## REQUIRED ACTION
Starting at the line that holds "C7: 1.5uF (VSW, XO) -> 1.5uF (GND, VSW)", copy every line exactly through the end of the data, and no others.

Revision comparison data:
──────────

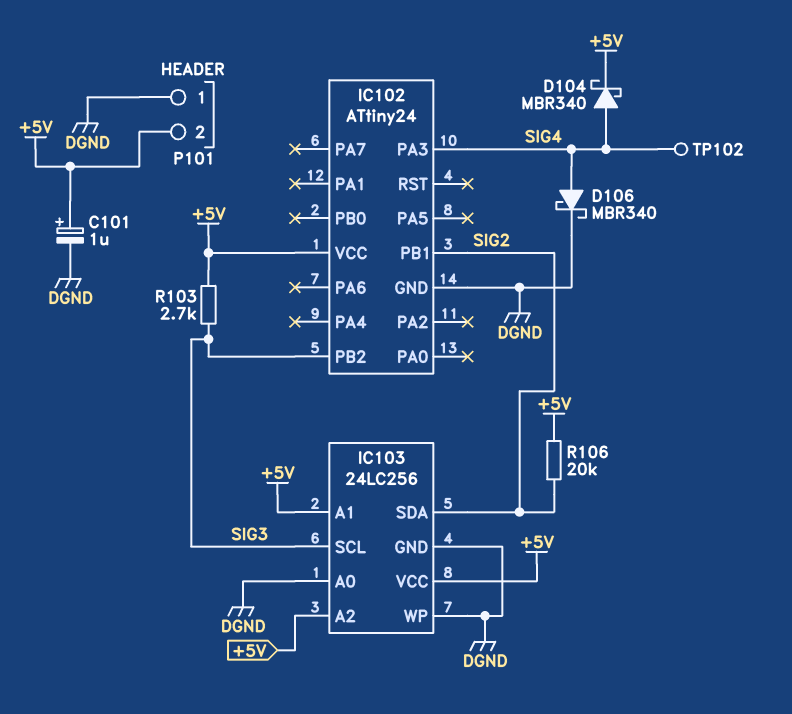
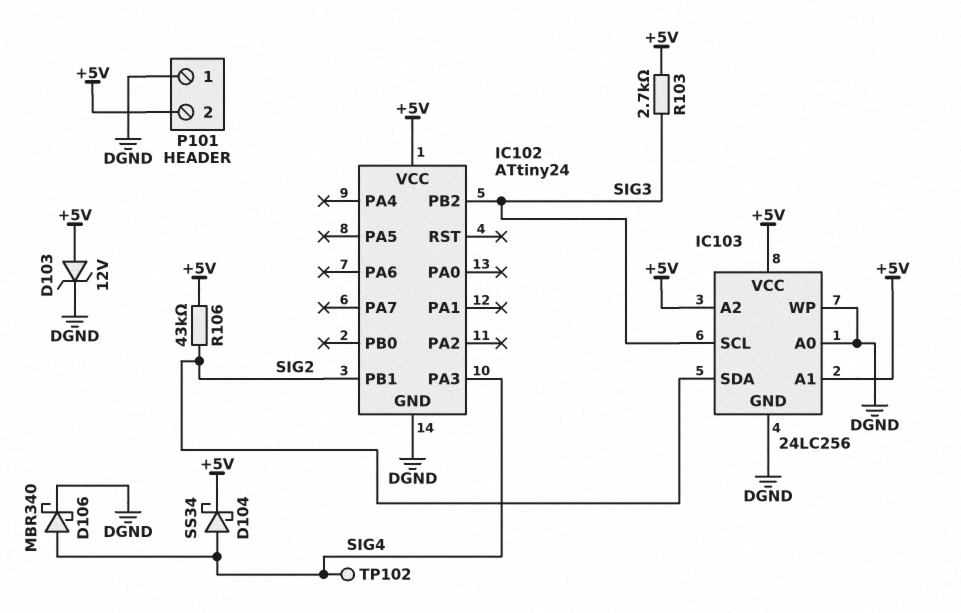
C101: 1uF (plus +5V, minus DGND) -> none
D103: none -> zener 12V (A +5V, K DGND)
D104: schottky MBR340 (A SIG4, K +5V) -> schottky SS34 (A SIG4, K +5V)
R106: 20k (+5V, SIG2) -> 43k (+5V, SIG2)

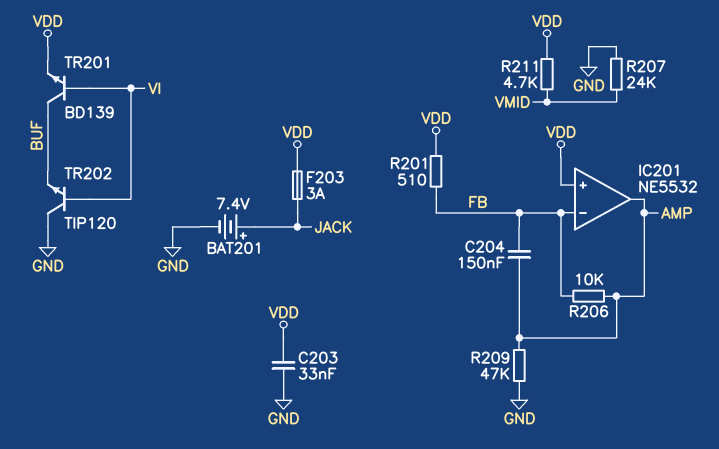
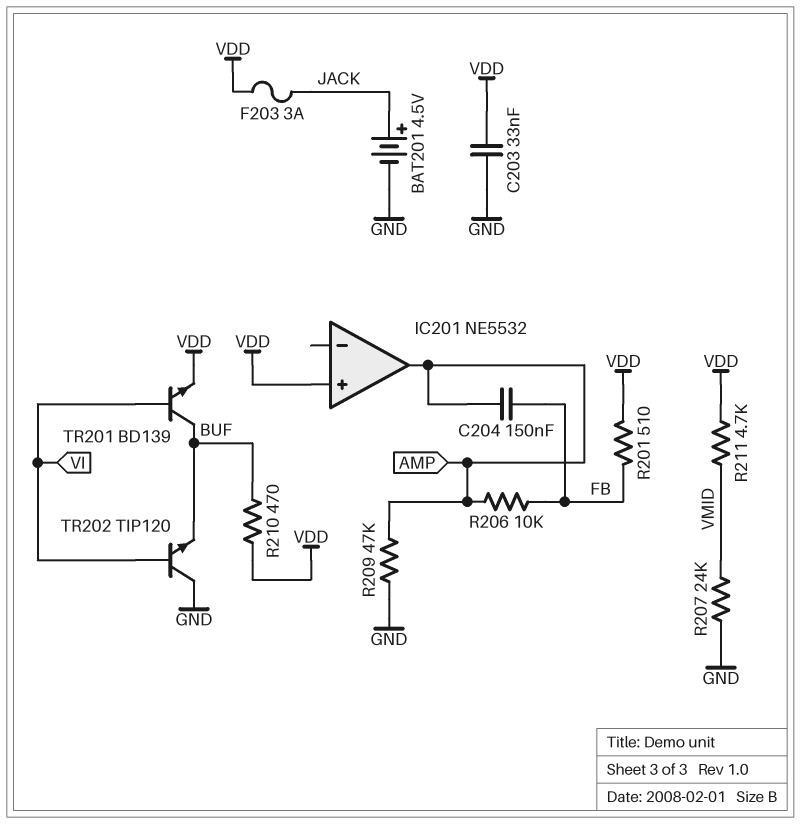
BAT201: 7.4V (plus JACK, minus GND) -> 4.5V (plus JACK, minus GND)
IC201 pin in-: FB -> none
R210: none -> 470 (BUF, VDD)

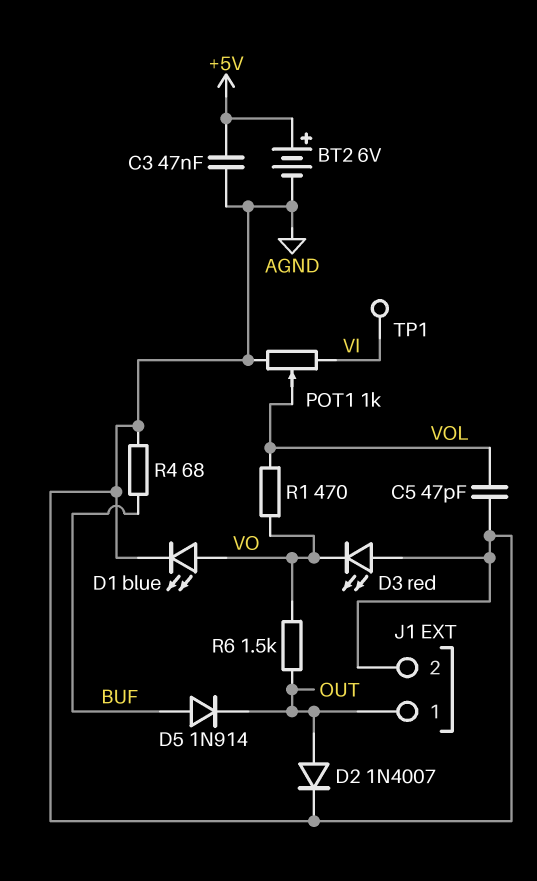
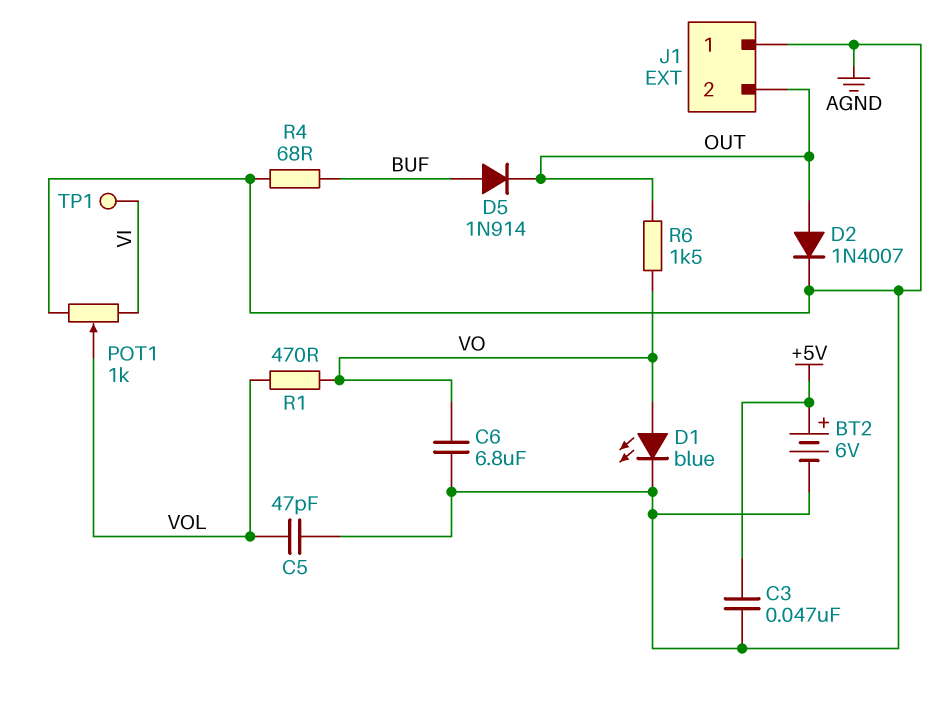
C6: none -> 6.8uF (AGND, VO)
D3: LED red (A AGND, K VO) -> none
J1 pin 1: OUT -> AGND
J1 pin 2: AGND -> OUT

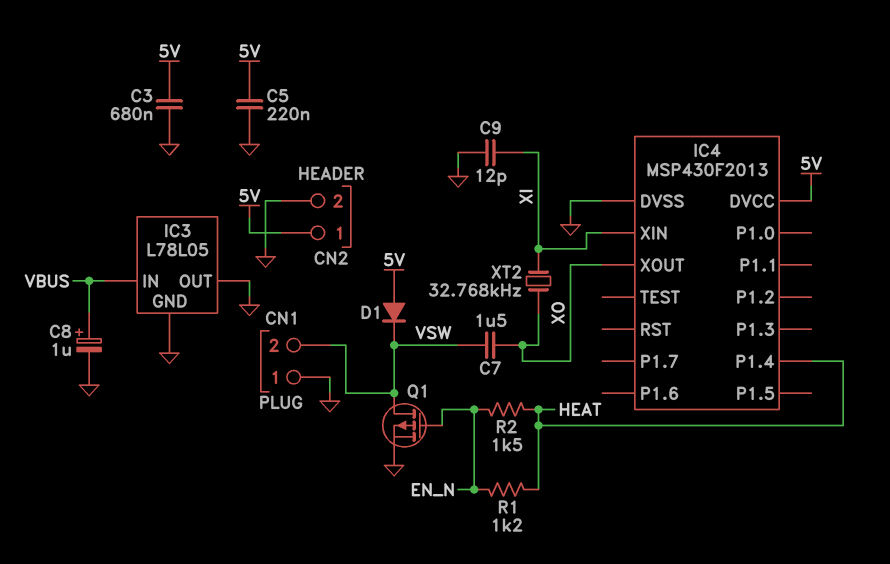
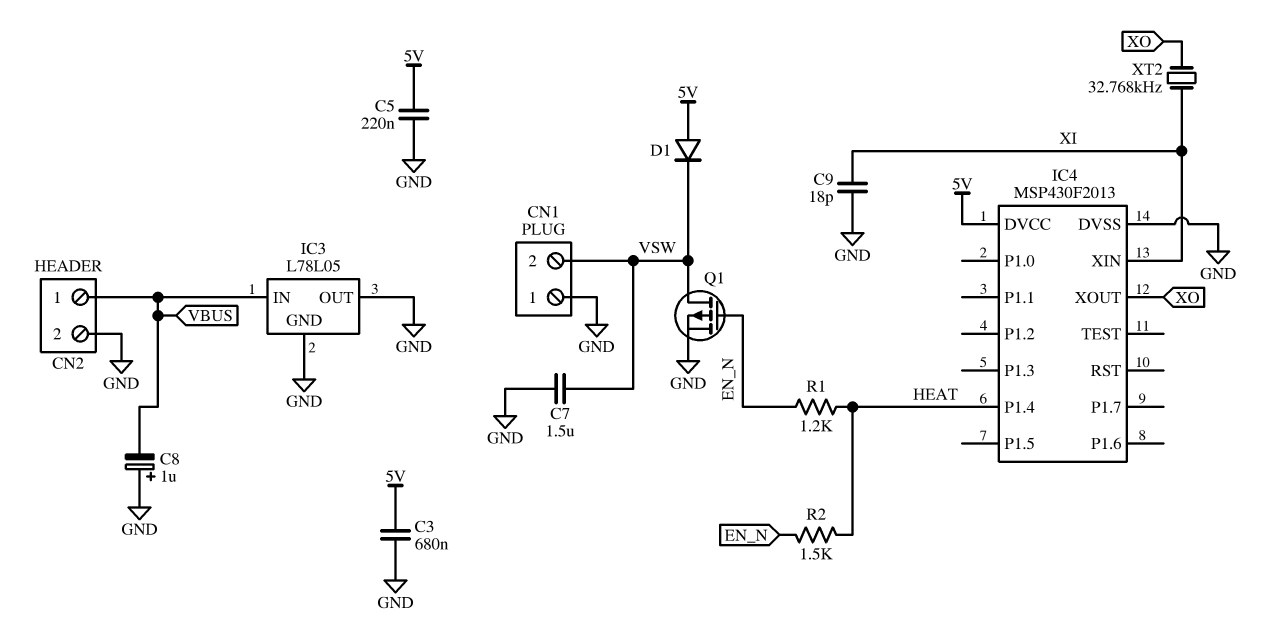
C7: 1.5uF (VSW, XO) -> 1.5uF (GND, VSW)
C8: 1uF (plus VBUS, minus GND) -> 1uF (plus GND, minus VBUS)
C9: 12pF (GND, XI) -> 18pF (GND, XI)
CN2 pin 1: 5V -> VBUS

──────────

## FINAL ANSWER
C7: 1.5uF (VSW, XO) -> 1.5uF (GND, VSW)
C8: 1uF (plus VBUS, minus GND) -> 1uF (plus GND, minus VBUS)
C9: 12pF (GND, XI) -> 18pF (GND, XI)
CN2 pin 1: 5V -> VBUS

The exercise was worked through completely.